Input data Block Start

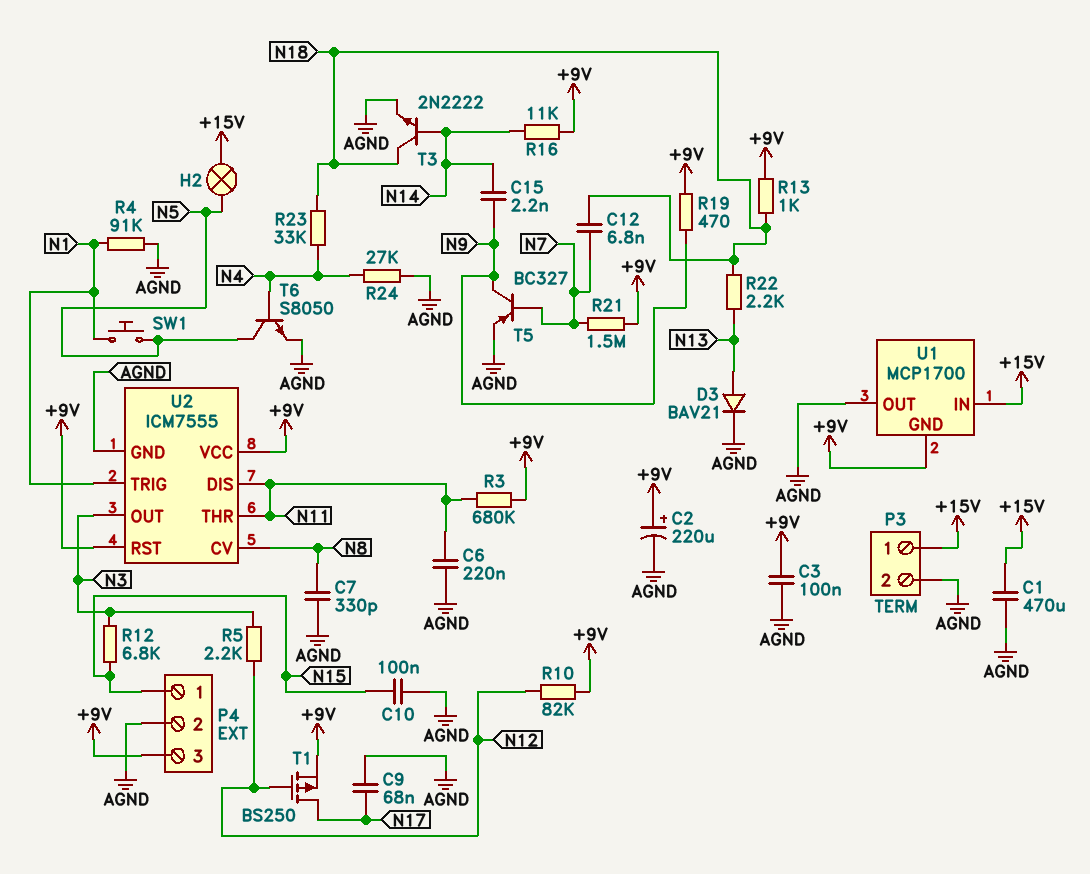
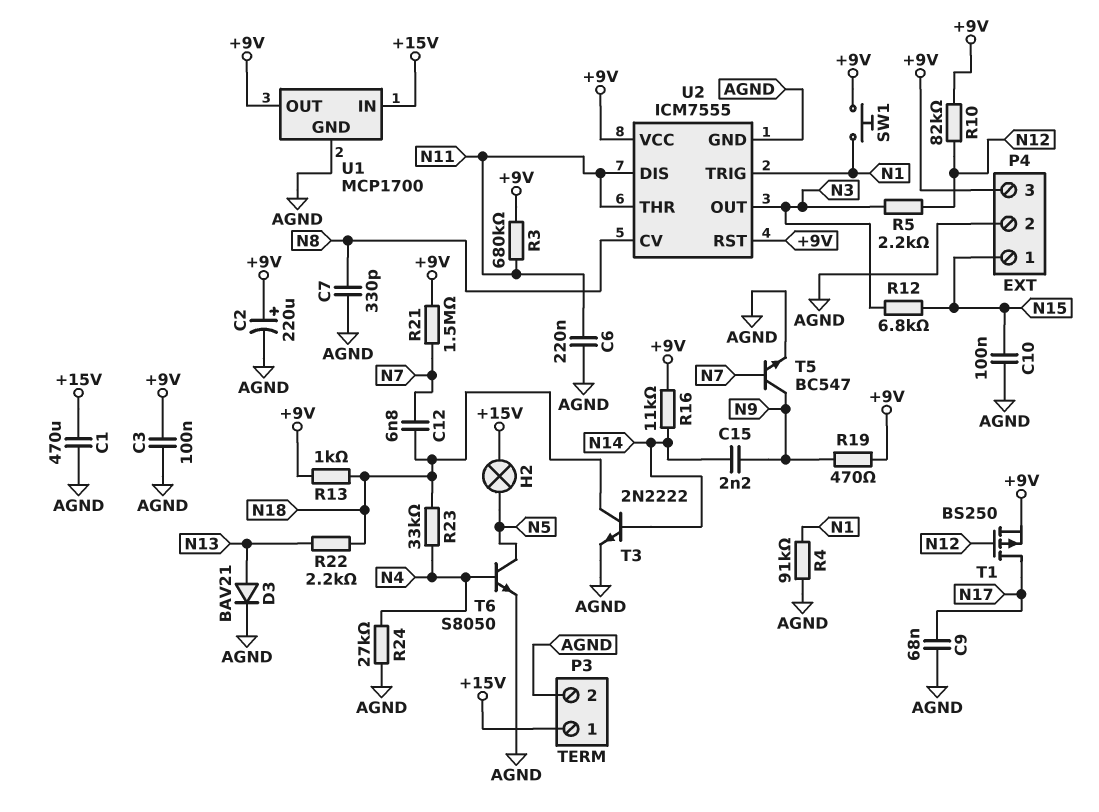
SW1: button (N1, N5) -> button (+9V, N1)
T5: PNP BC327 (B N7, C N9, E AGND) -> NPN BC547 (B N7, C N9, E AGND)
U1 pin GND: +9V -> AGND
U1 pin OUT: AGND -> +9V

Input data Block End
Input data Block Start

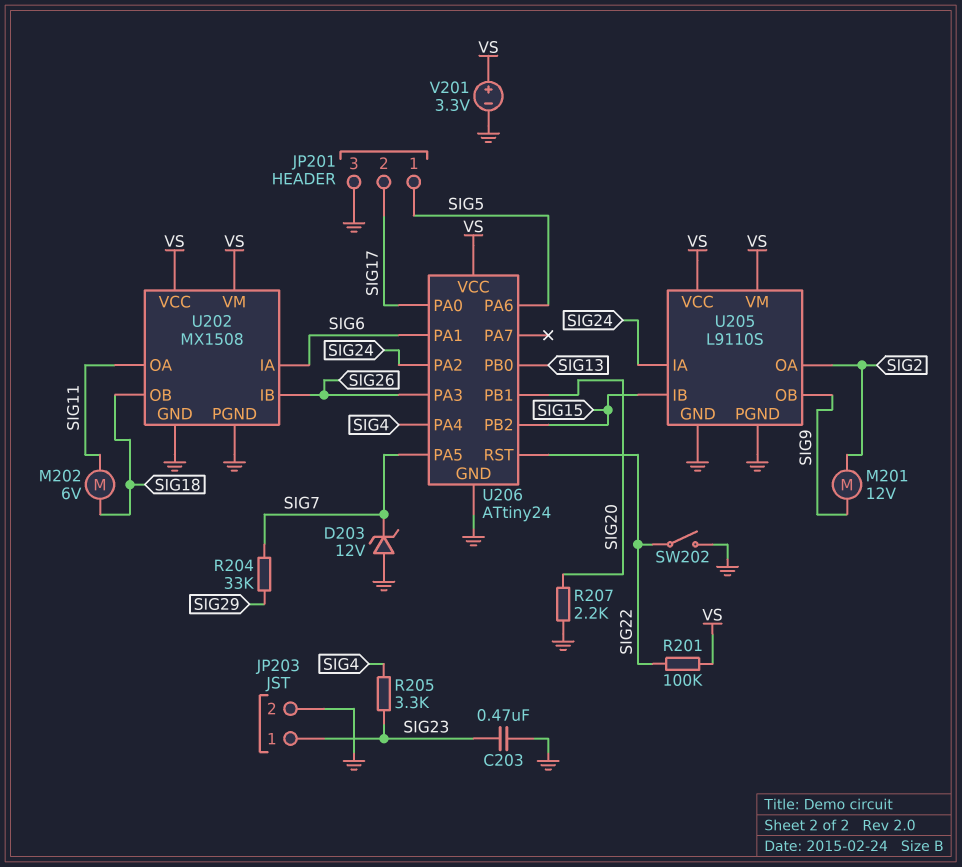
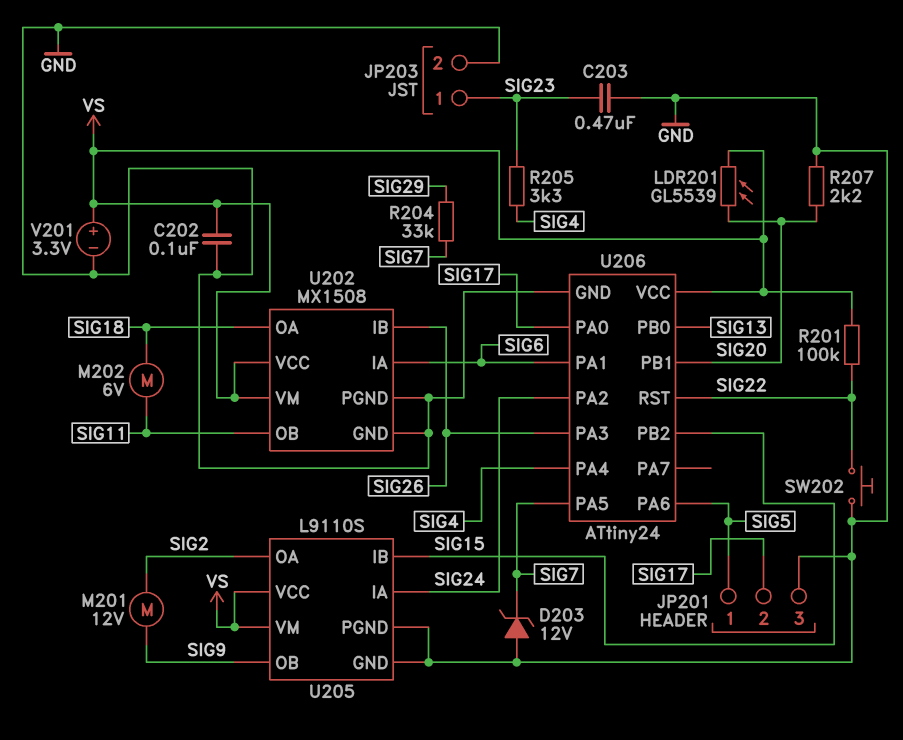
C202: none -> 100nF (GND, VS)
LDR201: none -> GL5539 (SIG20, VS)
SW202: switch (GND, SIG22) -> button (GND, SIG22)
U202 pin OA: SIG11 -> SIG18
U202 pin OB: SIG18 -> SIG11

Input data Block End

Directions ->
Look through the entries above and copy each line that has "AGND" in it.

Expected answer ->
T5: PNP BC327 (B N7, C N9, E AGND) -> NPN BC547 (B N7, C N9, E AGND)
U1 pin GND: +9V -> AGND
U1 pin OUT: AGND -> +9V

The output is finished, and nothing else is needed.